YOUR GOAL.
Copy nothing but the lines from the one containing "D6: LED white" through the last line of the records, repeated exactly and without pictures.

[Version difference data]
■ ■ ■ ■ ■ ■ ■

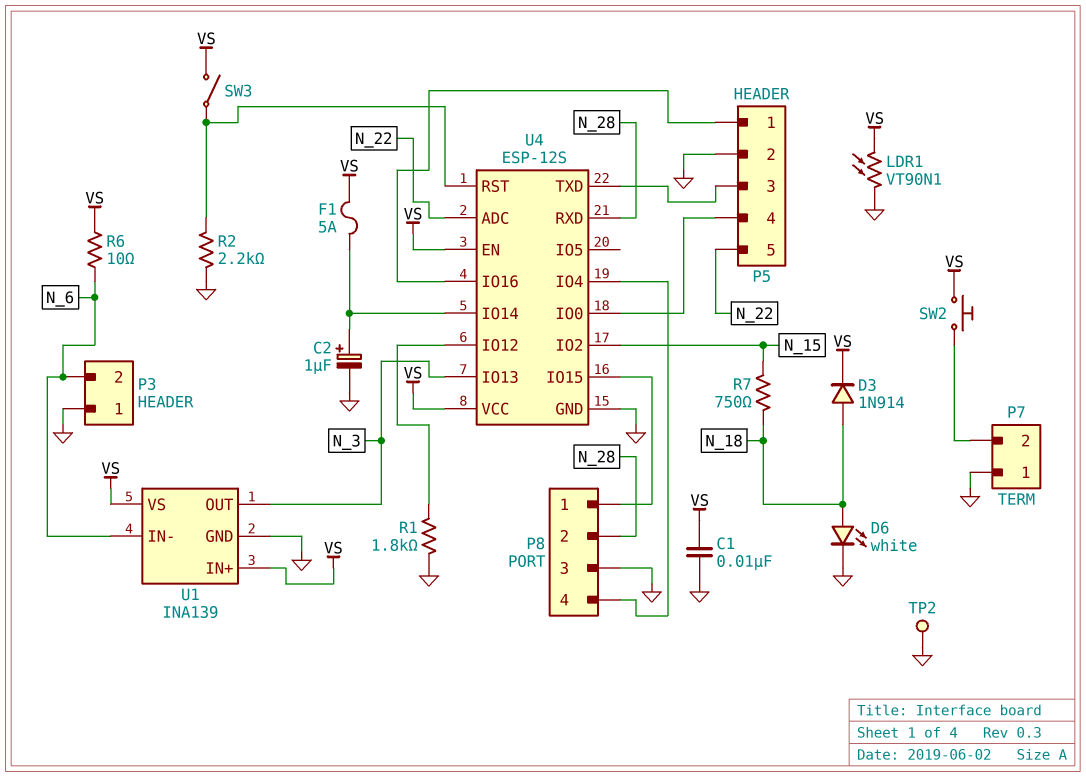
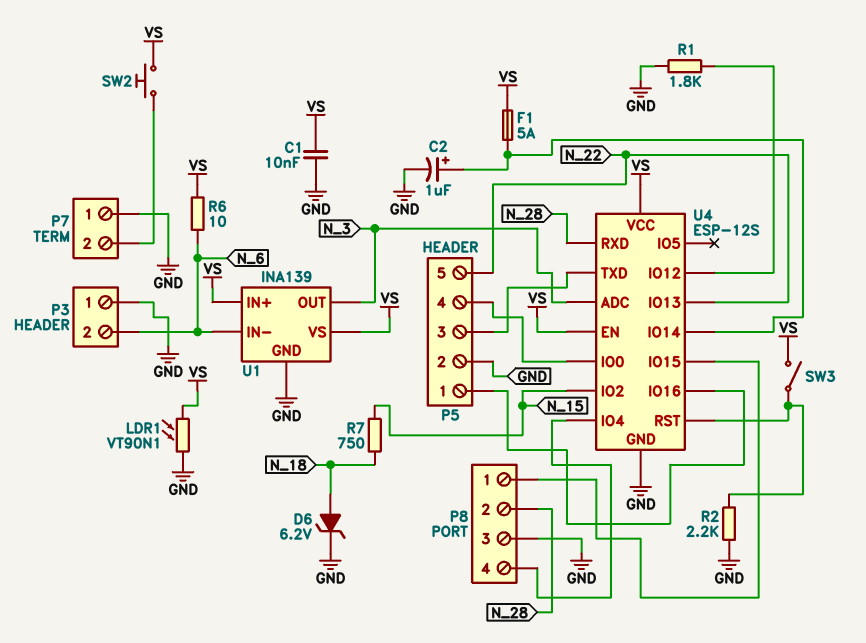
D3: diode 1N914 (A N_18, K VS) -> none
D6: LED white (A N_18, K GND) -> zener 6.2V (A N_18, K GND)
TP2: test point (GND) -> none
U4 pin ADC: N_22 -> N_3
U4 pin IO13: N_3 -> N_22

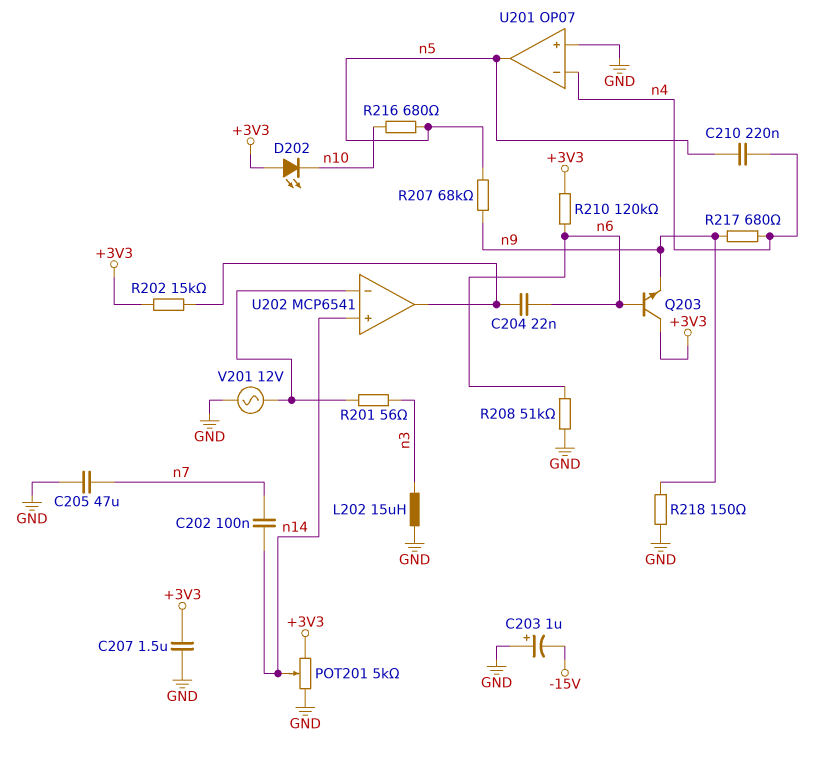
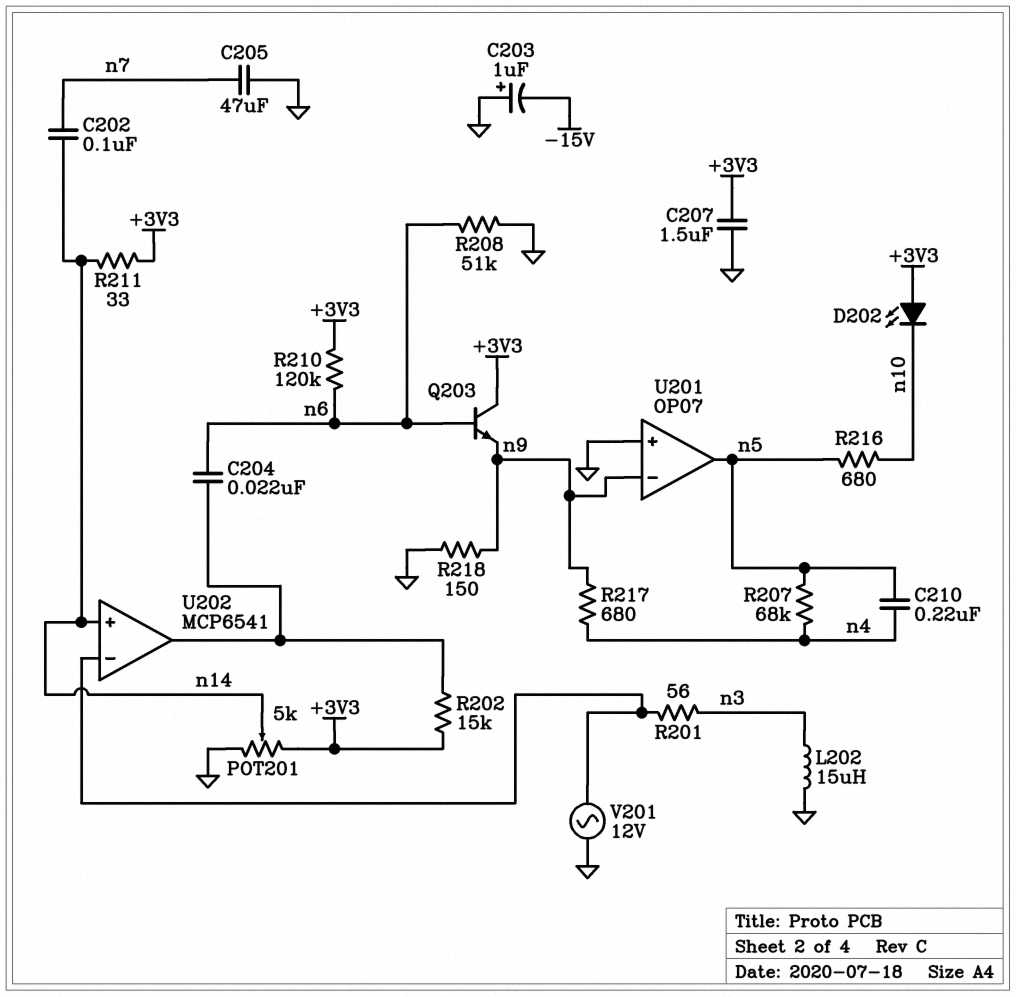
R207: 68k (n5, n9) -> 68k (n4, n5)
R211: none -> 33 (+3V3, n14)
U201 pin in-: n4 -> n9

■ ■ ■ ■ ■ ■ ■

COMPLETED EXERCISE.
D6: LED white (A N_18, K GND) -> zener 6.2V (A N_18, K GND)
TP2: test point (GND) -> none
U4 pin ADC: N_22 -> N_3
U4 pin IO13: N_3 -> N_22

R207: 68k (n5, n9) -> 68k (n4, n5)
R211: none -> 33 (+3V3, n14)
U201 pin in-: n4 -> n9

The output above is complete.